• _EXERCISE_
Give back, word for word, the lines in the listing below from the one holding "TFT pin DC: SCK -> 10" down to the one holding "DIGITS pin CLK: 7 -> 16", both ends included.

• _SUPPLIED ENTRIES_
- Opening Delimiter -
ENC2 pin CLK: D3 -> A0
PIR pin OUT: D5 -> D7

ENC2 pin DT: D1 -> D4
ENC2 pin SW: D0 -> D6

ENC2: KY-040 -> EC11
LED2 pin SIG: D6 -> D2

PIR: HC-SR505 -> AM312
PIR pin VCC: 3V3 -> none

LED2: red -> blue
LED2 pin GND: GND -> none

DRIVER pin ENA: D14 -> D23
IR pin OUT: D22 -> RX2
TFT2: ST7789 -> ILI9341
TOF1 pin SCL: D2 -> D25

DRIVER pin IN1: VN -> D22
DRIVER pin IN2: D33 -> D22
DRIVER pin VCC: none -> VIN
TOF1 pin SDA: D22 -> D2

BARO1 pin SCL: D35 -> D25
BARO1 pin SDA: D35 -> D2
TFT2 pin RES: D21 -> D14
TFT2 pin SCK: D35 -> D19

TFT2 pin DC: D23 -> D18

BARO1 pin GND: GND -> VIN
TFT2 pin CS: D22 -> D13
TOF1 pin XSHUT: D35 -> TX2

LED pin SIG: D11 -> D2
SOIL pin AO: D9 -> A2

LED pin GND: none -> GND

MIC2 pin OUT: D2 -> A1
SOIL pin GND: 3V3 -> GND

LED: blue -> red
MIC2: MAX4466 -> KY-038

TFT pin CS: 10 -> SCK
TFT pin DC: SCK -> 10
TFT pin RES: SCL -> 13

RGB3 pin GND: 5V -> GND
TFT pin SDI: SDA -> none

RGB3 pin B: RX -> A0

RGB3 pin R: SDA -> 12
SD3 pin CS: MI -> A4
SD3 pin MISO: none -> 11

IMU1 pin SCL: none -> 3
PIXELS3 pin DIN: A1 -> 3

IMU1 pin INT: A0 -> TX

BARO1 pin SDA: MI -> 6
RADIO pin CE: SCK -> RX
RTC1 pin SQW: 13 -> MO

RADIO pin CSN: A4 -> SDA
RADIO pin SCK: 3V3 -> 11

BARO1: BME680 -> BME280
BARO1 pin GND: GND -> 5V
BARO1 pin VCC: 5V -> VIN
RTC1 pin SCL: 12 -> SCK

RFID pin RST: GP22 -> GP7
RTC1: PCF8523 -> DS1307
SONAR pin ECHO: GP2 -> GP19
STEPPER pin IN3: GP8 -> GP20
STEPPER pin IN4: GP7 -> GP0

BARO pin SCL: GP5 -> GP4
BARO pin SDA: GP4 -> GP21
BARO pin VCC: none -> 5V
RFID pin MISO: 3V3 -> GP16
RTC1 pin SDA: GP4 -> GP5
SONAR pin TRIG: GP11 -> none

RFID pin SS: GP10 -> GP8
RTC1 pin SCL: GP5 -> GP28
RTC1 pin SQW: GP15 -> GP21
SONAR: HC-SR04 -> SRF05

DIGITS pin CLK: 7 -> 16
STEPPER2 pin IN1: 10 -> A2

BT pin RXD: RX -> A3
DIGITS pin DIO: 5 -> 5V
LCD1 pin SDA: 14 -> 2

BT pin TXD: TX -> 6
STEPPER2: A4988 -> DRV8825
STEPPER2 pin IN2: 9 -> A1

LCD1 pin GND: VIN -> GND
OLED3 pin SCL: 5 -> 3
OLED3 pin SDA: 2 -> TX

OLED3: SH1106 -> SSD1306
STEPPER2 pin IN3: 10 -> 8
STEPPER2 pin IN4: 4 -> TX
- Closing Delimiter -
• _ANSWER BELOW_
TFT pin DC: SCK -> 10
TFT pin RES: SCL -> 13

RGB3 pin GND: 5V -> GND
TFT pin SDI: SDA -> none

RGB3 pin B: RX -> A0

RGB3 pin R: SDA -> 12
SD3 pin CS: MI -> A4
SD3 pin MISO: none -> 11

IMU1 pin SCL: none -> 3
PIXELS3 pin DIN: A1 -> 3

IMU1 pin INT: A0 -> TX

BARO1 pin SDA: MI -> 6
RADIO pin CE: SCK -> RX
RTC1 pin SQW: 13 -> MO

RADIO pin CSN: A4 -> SDA
RADIO pin SCK: 3V3 -> 11

BARO1: BME680 -> BME280
BARO1 pin GND: GND -> 5V
BARO1 pin VCC: 5V -> VIN
RTC1 pin SCL: 12 -> SCK

RFID pin RST: GP22 -> GP7
RTC1: PCF8523 -> DS1307
SONAR pin ECHO: GP2 -> GP19
STEPPER pin IN3: GP8 -> GP20
STEPPER pin IN4: GP7 -> GP0

BARO pin SCL: GP5 -> GP4
BARO pin SDA: GP4 -> GP21
BARO pin VCC: none -> 5V
RFID pin MISO: 3V3 -> GP16
RTC1 pin SDA: GP4 -> GP5
SONAR pin TRIG: GP11 -> none

RFID pin SS: GP10 -> GP8
RTC1 pin SCL: GP5 -> GP28
RTC1 pin SQW: GP15 -> GP21
SONAR: HC-SR04 -> SRF05

DIGITS pin CLK: 7 -> 16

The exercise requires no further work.